Task objective -
What lines in the records below include the word "camera"? Return each one.

Records supplied -
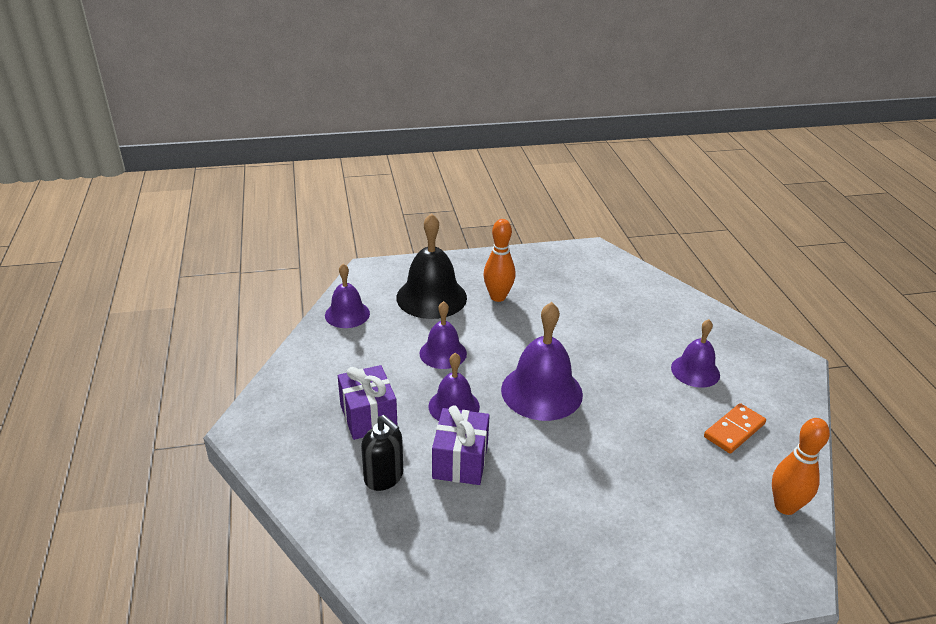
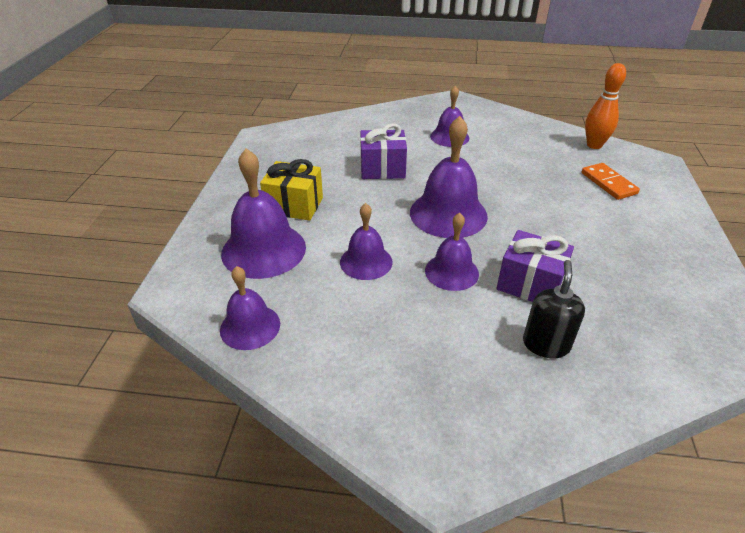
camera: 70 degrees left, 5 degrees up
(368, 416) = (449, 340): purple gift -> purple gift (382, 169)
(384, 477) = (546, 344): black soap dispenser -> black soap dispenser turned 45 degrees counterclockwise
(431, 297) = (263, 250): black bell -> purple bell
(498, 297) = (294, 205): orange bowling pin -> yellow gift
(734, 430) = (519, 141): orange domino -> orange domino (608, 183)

...

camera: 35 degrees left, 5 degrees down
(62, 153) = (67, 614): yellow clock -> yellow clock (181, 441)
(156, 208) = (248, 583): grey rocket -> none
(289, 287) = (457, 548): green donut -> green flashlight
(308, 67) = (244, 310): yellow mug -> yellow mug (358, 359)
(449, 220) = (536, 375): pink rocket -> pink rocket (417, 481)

Response -
camera: 70 degrees left, 5 degrees up
camera: 35 degrees left, 5 degrees down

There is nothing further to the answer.